WORK TO COMPLETE =>
Repeat the following entries verbatim, apart from the pictures.

........

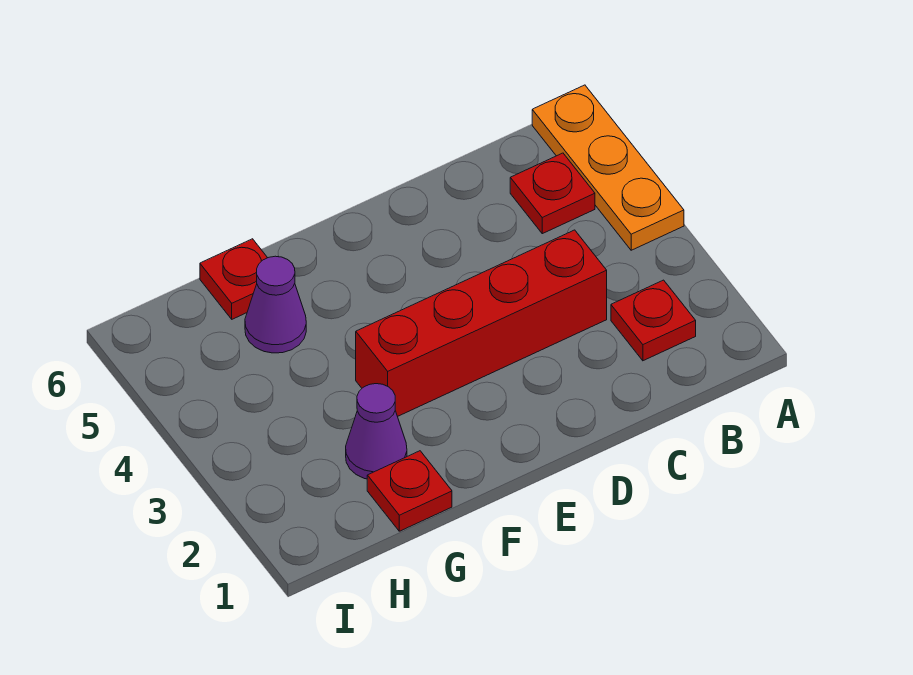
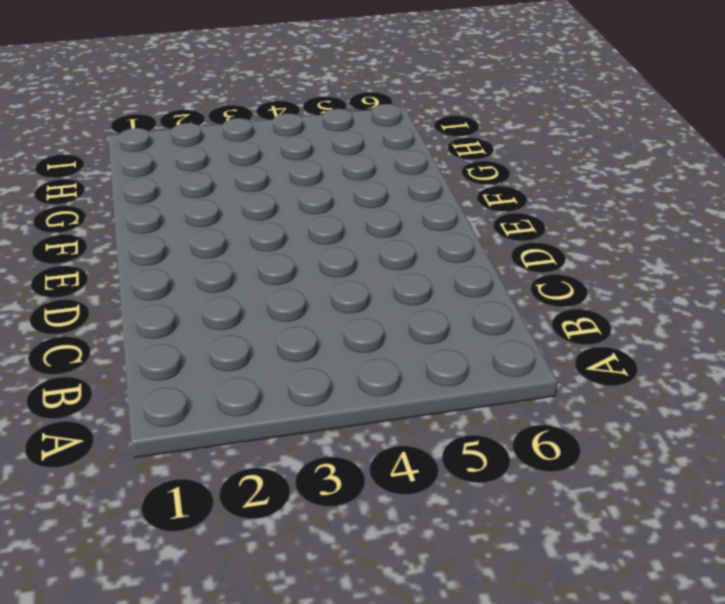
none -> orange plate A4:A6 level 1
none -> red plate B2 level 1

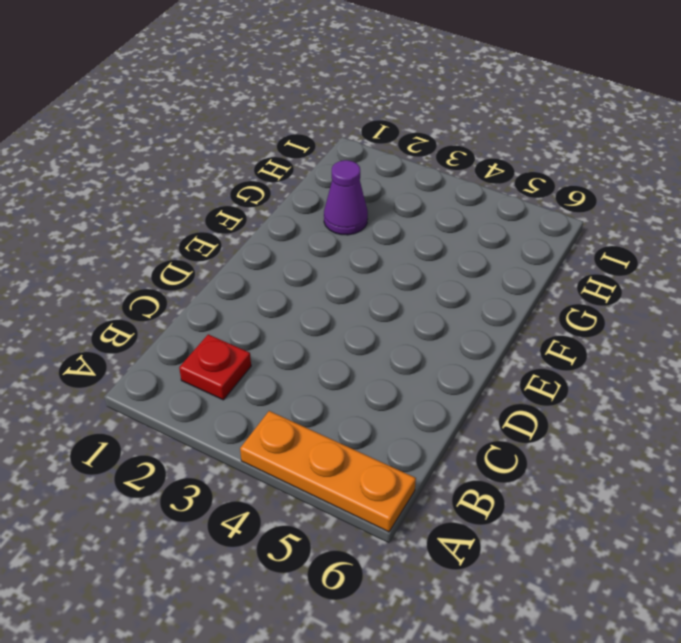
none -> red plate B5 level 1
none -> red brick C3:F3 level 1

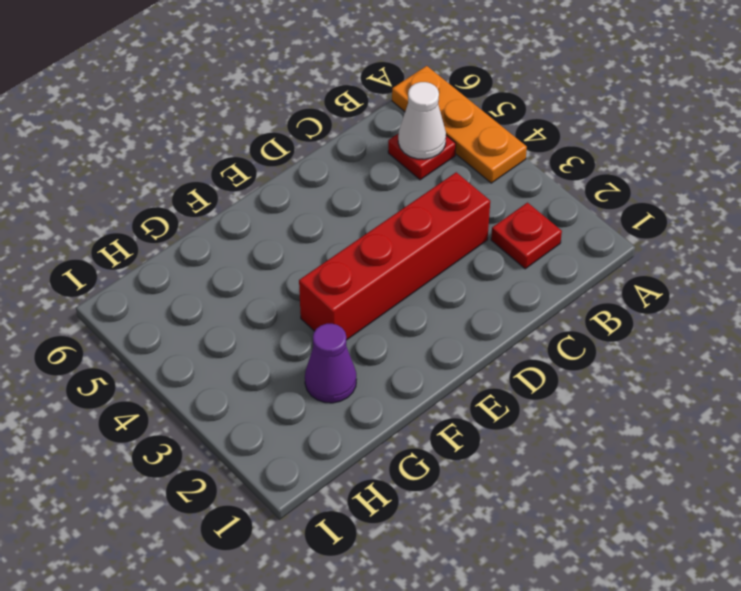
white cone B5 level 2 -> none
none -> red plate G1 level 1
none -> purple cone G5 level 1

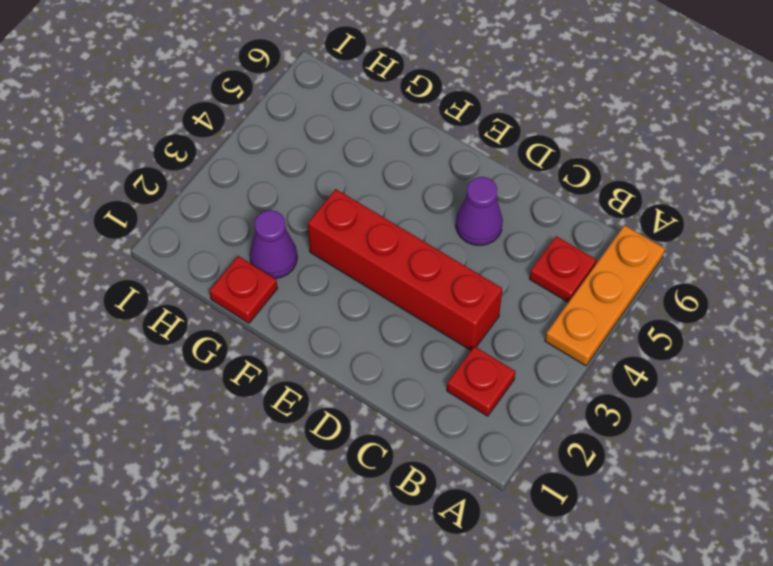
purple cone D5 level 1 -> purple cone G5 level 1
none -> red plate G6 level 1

........

RESPONSE TO THIS EXERCISE =>
none -> orange plate A4:A6 level 1
none -> red plate B2 level 1

none -> red plate B5 level 1
none -> red brick C3:F3 level 1

white cone B5 level 2 -> none
none -> red plate G1 level 1
none -> purple cone G5 level 1

purple cone D5 level 1 -> purple cone G5 level 1
none -> red plate G6 level 1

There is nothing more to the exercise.